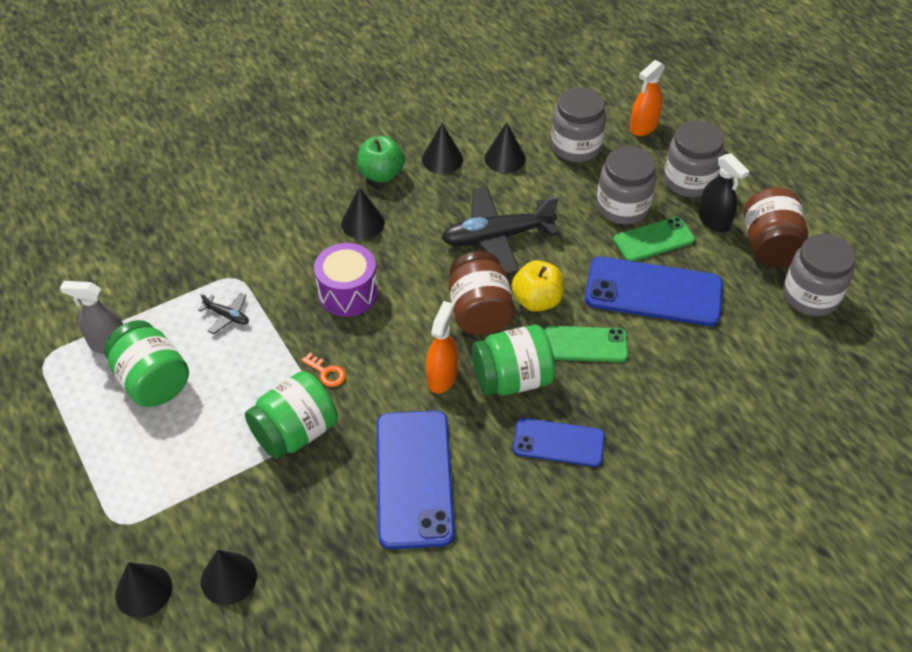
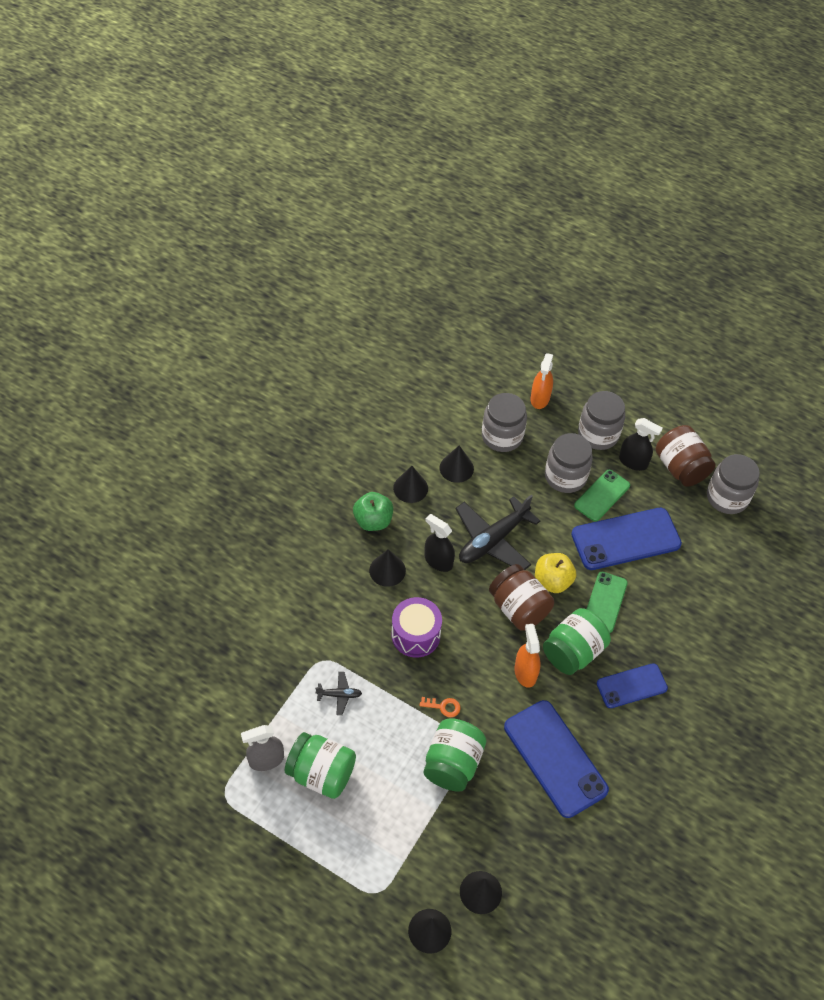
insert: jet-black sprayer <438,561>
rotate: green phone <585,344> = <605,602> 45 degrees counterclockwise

---

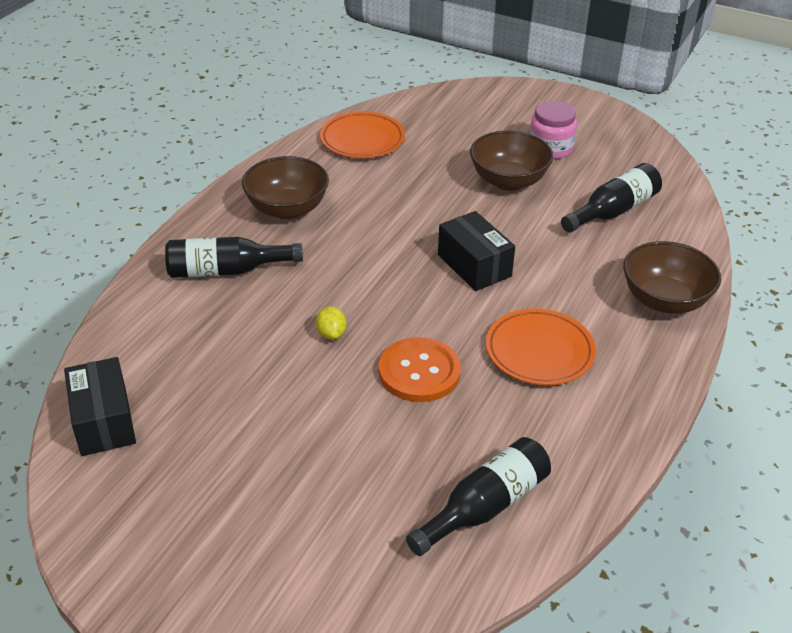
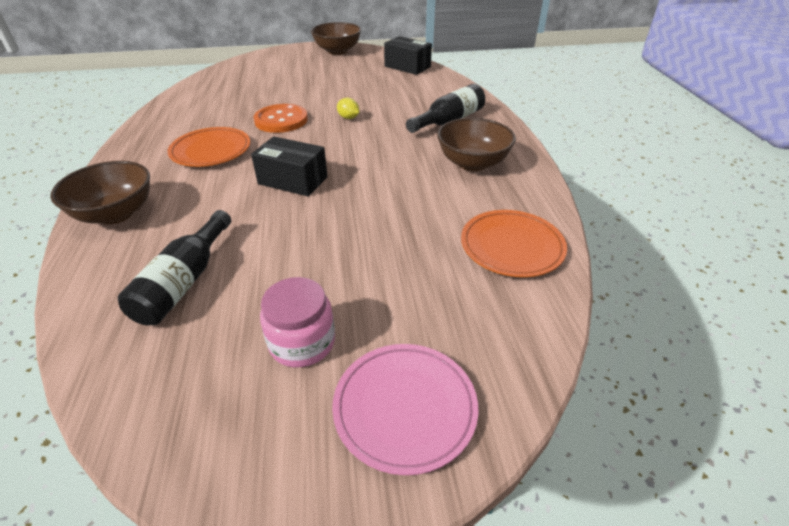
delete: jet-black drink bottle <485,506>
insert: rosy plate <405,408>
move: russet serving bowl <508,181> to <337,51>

(Work request) Select every line in the records above that contains the word "insert".

(Answer below)
insert: jet-black sprayer <438,561>
insert: rosy plate <405,408>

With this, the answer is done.